What you have to do: Write out again the entries from the first line to the line that includes "MIC3 pin GND: 3V3 -> GND", keeping both of those lines.

Excerpted data:
<<<<

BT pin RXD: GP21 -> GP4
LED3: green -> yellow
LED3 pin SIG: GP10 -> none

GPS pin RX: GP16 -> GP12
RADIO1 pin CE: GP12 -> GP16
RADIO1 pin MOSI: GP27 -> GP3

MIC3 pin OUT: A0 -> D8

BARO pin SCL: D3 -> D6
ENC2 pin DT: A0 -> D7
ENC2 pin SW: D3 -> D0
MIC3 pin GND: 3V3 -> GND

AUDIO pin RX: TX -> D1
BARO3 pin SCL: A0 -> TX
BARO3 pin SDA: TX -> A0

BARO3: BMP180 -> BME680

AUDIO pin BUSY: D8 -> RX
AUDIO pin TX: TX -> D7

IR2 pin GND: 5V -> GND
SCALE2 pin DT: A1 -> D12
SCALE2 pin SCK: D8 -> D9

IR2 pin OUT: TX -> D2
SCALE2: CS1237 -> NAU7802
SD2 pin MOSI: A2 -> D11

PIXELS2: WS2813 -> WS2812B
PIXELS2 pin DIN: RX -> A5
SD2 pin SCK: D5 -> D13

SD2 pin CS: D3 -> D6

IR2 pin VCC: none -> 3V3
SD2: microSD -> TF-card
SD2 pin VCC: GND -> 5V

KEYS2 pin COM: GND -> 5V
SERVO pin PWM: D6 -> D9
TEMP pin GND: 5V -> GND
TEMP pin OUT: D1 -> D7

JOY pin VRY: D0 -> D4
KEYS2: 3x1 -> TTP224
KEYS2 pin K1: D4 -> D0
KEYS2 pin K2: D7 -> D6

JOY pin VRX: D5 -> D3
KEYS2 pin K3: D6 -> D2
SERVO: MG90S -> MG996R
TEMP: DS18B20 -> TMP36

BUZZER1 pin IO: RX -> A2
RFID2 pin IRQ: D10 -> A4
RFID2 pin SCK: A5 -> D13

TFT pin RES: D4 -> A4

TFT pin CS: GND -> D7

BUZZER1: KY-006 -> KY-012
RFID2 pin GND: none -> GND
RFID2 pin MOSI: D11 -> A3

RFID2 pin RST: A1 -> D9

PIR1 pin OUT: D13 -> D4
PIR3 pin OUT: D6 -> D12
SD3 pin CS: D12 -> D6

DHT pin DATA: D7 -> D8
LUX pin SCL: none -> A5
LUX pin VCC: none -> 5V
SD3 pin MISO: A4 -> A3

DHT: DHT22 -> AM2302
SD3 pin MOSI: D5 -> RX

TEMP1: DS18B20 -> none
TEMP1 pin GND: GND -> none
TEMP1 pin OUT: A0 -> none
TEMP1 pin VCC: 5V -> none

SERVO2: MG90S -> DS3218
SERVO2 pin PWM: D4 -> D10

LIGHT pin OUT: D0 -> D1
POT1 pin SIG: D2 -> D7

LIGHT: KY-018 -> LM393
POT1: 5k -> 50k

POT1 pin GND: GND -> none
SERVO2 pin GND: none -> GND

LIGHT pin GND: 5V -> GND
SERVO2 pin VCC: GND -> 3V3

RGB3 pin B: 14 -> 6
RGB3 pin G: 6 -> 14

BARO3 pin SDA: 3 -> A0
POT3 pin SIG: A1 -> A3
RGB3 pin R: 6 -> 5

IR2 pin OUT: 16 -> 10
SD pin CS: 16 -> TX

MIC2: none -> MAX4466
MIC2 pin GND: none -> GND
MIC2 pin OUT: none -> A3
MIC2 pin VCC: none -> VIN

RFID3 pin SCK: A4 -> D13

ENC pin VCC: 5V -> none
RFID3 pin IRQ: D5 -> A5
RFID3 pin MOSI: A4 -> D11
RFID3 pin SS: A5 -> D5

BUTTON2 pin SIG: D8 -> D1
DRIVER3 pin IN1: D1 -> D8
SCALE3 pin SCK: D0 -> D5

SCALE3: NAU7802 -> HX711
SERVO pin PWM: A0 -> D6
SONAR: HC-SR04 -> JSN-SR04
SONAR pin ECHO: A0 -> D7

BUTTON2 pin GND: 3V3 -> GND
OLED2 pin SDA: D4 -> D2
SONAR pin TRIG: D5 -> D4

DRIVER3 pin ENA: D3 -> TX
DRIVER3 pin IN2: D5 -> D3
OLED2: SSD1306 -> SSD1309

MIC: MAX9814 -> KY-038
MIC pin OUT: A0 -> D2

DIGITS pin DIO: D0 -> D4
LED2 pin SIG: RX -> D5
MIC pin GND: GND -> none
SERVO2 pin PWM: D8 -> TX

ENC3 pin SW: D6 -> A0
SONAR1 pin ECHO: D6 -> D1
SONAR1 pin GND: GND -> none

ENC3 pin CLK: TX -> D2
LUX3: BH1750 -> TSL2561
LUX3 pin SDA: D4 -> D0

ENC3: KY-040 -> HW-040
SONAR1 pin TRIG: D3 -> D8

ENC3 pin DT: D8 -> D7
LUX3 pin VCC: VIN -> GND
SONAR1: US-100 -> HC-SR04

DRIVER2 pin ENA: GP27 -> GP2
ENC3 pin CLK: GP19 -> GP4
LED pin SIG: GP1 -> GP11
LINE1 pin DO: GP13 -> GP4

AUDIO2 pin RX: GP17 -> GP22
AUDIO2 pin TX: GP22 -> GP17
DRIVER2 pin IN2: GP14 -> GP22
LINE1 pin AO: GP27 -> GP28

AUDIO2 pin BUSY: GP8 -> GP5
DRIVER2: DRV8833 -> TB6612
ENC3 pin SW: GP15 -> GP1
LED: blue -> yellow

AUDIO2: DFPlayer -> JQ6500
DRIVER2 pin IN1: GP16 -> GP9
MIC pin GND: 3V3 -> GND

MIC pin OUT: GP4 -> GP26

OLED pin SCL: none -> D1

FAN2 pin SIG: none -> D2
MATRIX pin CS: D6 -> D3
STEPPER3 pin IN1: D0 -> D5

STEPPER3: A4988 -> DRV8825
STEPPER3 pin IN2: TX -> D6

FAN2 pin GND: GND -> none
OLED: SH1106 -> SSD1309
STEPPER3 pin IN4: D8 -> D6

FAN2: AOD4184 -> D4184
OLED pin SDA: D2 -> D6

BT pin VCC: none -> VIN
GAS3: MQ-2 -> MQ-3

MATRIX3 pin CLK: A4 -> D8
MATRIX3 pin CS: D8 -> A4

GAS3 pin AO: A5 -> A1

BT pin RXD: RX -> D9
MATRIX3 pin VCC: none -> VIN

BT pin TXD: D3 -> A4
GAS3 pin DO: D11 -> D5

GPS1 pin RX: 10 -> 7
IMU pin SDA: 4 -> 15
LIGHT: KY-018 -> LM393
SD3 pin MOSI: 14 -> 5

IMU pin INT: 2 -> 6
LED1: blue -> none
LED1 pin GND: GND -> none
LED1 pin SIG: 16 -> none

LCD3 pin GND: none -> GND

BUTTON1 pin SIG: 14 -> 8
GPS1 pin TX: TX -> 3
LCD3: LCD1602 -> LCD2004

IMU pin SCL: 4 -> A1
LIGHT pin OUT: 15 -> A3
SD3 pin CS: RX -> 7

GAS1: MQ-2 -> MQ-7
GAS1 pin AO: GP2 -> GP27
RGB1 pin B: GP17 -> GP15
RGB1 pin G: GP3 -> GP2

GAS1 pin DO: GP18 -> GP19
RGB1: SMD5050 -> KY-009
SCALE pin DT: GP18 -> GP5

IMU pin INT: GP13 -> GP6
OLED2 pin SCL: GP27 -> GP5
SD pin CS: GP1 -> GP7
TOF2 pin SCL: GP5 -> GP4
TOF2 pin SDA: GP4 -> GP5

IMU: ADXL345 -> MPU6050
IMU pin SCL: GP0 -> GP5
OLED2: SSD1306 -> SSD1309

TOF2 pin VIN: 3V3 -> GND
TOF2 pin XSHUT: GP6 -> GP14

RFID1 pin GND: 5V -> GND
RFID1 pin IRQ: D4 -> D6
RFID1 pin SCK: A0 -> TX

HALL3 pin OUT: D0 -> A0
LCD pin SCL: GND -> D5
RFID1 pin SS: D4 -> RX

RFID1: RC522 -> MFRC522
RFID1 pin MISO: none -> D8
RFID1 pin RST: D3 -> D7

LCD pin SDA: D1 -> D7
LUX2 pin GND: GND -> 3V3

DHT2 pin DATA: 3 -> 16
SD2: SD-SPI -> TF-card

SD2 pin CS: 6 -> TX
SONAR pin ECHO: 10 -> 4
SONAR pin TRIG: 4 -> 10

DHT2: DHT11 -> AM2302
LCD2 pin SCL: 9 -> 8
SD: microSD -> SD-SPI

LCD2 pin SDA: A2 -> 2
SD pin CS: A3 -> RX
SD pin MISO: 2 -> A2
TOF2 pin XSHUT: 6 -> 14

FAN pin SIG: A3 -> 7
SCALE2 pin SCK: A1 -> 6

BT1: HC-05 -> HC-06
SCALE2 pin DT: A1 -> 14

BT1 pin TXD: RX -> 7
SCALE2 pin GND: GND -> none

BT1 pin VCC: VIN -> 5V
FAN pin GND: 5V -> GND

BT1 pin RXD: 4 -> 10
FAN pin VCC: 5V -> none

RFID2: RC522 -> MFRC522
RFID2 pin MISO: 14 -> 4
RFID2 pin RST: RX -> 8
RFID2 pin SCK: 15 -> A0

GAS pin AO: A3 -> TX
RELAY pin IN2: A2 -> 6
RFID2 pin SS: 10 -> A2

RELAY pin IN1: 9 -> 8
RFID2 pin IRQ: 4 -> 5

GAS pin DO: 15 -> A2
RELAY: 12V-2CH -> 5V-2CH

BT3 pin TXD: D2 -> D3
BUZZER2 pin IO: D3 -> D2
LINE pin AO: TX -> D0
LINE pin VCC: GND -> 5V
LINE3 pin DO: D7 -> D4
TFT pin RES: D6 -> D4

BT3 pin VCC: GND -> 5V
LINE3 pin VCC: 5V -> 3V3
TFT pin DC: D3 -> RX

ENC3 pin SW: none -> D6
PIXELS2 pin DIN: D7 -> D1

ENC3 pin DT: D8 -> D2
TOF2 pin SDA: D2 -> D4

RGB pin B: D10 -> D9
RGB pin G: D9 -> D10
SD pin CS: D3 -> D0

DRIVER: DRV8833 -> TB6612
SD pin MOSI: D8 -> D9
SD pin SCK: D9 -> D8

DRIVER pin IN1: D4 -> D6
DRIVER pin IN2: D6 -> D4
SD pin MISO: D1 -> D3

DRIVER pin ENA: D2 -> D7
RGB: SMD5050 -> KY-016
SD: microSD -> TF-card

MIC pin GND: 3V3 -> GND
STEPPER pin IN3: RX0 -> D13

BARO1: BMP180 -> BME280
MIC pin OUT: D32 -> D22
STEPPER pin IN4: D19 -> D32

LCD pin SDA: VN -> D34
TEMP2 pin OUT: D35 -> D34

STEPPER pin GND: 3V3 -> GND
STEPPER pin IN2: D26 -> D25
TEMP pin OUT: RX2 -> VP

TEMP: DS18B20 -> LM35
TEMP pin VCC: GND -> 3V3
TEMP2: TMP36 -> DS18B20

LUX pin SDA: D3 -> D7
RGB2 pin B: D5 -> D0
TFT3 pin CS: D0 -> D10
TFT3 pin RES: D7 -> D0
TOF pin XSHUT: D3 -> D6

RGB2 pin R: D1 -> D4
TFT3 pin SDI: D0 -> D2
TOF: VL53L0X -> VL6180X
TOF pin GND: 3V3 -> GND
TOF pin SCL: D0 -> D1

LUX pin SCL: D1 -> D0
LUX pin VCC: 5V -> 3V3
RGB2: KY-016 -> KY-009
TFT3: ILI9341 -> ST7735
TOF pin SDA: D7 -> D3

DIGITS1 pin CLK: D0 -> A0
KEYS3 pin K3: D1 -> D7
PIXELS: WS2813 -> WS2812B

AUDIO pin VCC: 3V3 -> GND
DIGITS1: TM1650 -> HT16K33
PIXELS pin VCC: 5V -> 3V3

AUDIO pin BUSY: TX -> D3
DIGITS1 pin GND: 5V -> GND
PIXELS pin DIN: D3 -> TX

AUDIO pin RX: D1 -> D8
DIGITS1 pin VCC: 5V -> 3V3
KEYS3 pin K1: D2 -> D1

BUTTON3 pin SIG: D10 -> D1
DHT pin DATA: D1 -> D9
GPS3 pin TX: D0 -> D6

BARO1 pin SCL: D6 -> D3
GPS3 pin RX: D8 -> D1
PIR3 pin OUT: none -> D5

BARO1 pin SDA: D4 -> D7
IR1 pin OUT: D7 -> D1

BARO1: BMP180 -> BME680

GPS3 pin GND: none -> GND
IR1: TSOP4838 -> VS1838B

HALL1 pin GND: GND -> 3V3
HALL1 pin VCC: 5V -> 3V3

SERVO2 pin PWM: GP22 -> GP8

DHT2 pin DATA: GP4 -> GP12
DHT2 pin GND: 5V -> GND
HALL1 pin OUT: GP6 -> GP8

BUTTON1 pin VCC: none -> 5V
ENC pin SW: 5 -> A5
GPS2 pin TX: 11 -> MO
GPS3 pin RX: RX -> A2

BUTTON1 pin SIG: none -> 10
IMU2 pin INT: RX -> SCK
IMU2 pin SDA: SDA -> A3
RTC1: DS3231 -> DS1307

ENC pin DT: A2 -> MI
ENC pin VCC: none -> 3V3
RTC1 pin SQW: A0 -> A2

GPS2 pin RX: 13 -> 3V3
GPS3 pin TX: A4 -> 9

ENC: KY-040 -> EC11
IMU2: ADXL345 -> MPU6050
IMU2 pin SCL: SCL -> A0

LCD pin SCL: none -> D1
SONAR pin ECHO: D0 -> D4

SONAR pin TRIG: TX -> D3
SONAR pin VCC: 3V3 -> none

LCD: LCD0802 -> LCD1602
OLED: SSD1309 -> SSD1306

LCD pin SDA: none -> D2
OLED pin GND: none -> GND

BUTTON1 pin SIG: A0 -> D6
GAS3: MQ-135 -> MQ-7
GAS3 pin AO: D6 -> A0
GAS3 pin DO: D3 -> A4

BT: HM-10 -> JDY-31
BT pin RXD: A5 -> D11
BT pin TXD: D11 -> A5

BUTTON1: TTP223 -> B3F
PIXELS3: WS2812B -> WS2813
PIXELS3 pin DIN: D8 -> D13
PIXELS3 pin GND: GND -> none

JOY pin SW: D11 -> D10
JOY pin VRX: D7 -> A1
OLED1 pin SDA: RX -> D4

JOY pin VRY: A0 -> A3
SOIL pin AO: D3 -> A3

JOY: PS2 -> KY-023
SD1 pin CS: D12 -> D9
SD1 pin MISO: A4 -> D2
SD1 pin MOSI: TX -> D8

>>>>

Completed exercise:
BT pin RXD: GP21 -> GP4
LED3: green -> yellow
LED3 pin SIG: GP10 -> none

GPS pin RX: GP16 -> GP12
RADIO1 pin CE: GP12 -> GP16
RADIO1 pin MOSI: GP27 -> GP3

MIC3 pin OUT: A0 -> D8

BARO pin SCL: D3 -> D6
ENC2 pin DT: A0 -> D7
ENC2 pin SW: D3 -> D0
MIC3 pin GND: 3V3 -> GND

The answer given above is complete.